_Assignment_
An exact, picture-free copy of the listing is required.

_Records supplied_
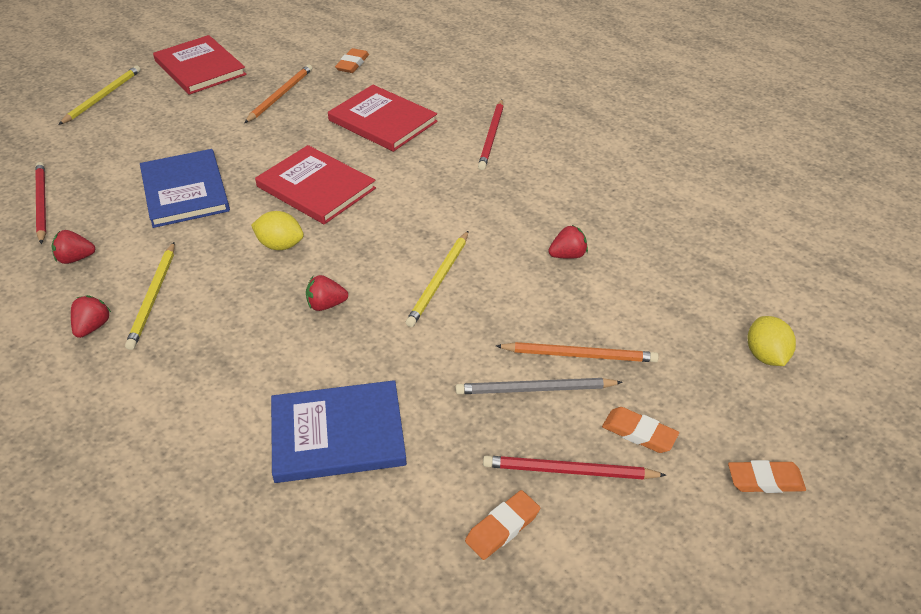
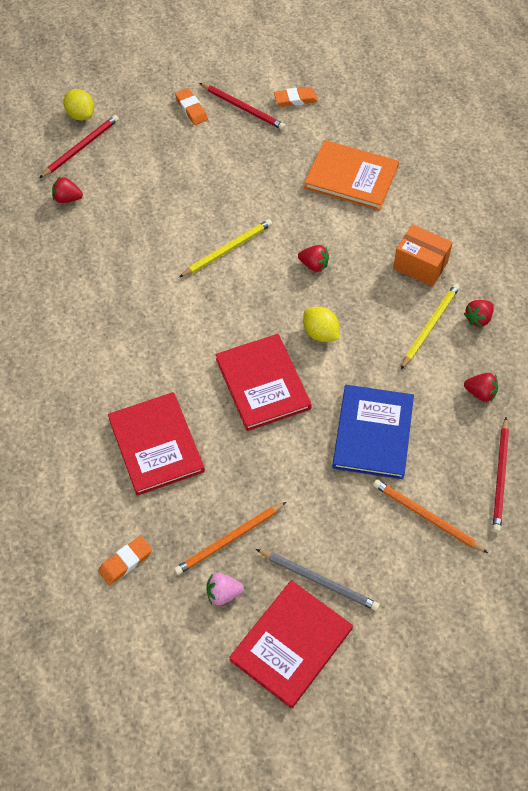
camera: 150 degrees left, 15 degrees up
yellow pencil [58,66,141,125] -> none
red book [153,35,246,95] -> red book turned 45 degrees clockwise [229,580,353,709]
blue book [271,380,407,483] -> orange book [304,140,399,211]
grey pencil [455,378,623,394] -> grey pencil moved to [256,549,380,611]
red pencil [478,100,503,170] -> red pencil moved to [40,115,119,178]
orange pencil [496,342,659,362] -> orange pencil moved to [373,480,488,553]
red strawberry [548,225,588,259] -> red strawberry moved to [52,177,83,203]
orange eraser [728,460,806,493] -> none
yellow lemon [748,316,796,366] -> yellow lemon turned 60 degrees counterclockwise [63,89,94,121]
none -> pink strawberry [206,573,244,605]
none -> orange box [393,224,453,287]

_Result of the exercise_
camera: 150 degrees left, 15 degrees up
yellow pencil [58,66,141,125] -> none
red book [153,35,246,95] -> red book turned 45 degrees clockwise [229,580,353,709]
blue book [271,380,407,483] -> orange book [304,140,399,211]
grey pencil [455,378,623,394] -> grey pencil moved to [256,549,380,611]
red pencil [478,100,503,170] -> red pencil moved to [40,115,119,178]
orange pencil [496,342,659,362] -> orange pencil moved to [373,480,488,553]
red strawberry [548,225,588,259] -> red strawberry moved to [52,177,83,203]
orange eraser [728,460,806,493] -> none
yellow lemon [748,316,796,366] -> yellow lemon turned 60 degrees counterclockwise [63,89,94,121]
none -> pink strawberry [206,573,244,605]
none -> orange box [393,224,453,287]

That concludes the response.